## THE TASK
Apart from pictures, transcribe exactly each line from the one containing "C3: 2.2uF (plus" through the final line of the listing below.

## DATA EXCERPTS
▼▼▼
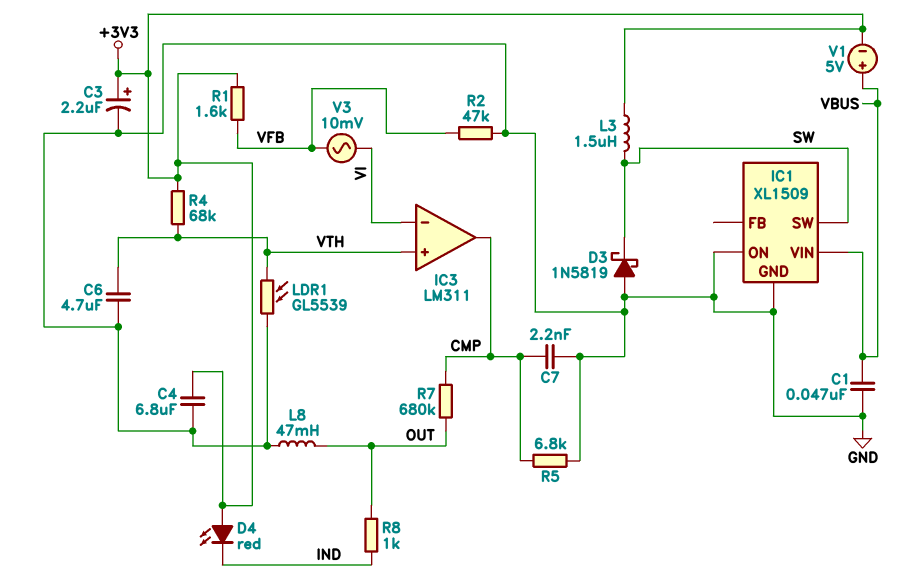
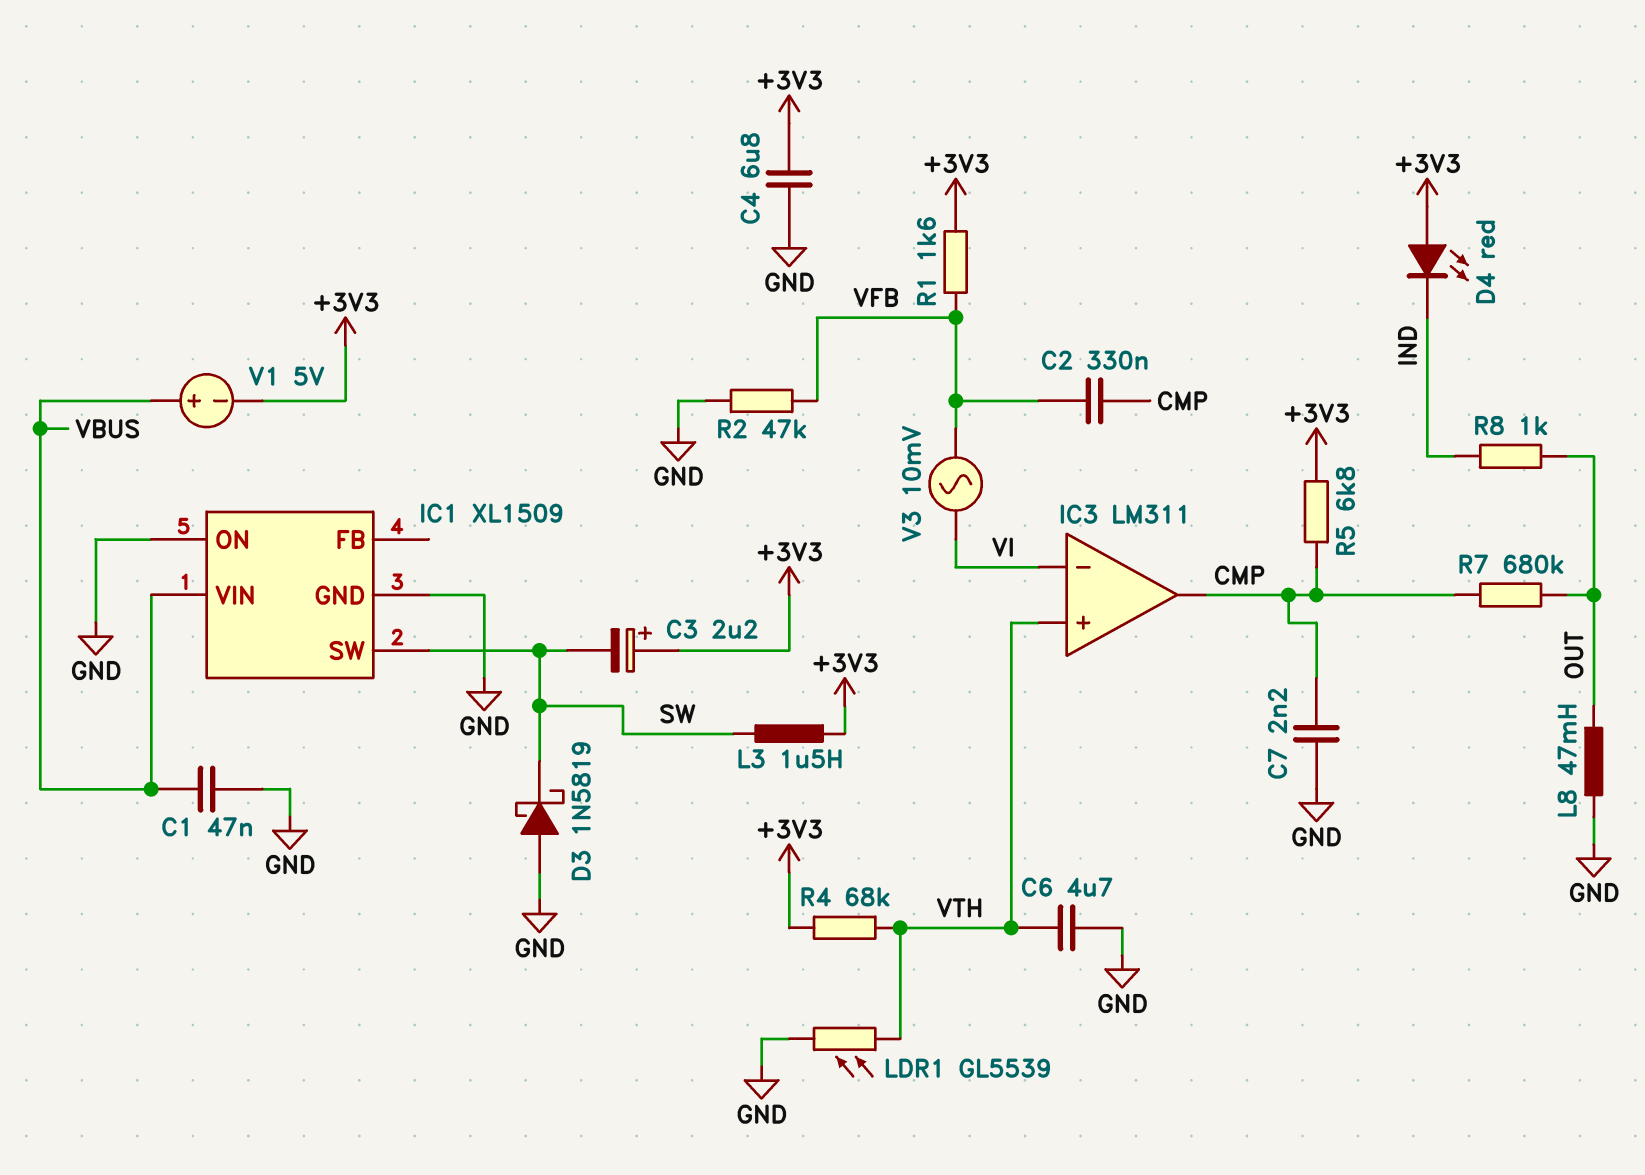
C2: none -> 330nF (CMP, VFB)
C3: 2.2uF (plus +3V3, minus GND) -> 2.2uF (plus +3V3, minus SW)
R5: 6.8k (CMP, GND) -> 6.8k (+3V3, CMP)

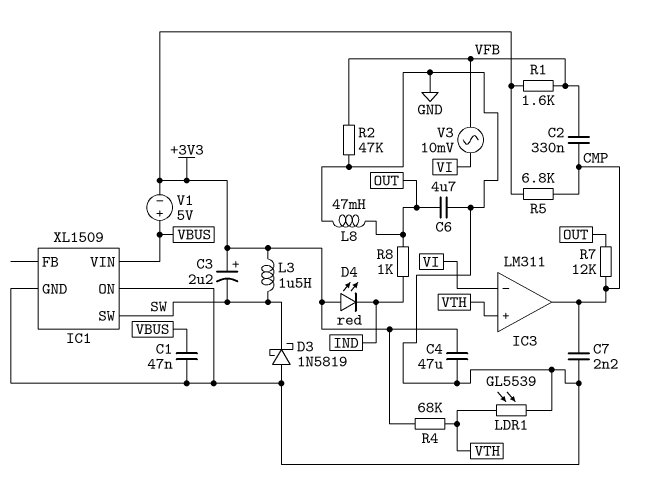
C4: 6.8uF (+3V3, GND) -> 47uF (+3V3, GND)
C6: 4.7uF (GND, VTH) -> 4.7uF (GND, OUT)
R7: 680k (CMP, OUT) -> 12k (CMP, OUT)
▲▲▲
## SOLUTION TO THIS TASK
C3: 2.2uF (plus +3V3, minus GND) -> 2.2uF (plus +3V3, minus SW)
R5: 6.8k (CMP, GND) -> 6.8k (+3V3, CMP)

C4: 6.8uF (+3V3, GND) -> 47uF (+3V3, GND)
C6: 4.7uF (GND, VTH) -> 4.7uF (GND, OUT)
R7: 680k (CMP, OUT) -> 12k (CMP, OUT)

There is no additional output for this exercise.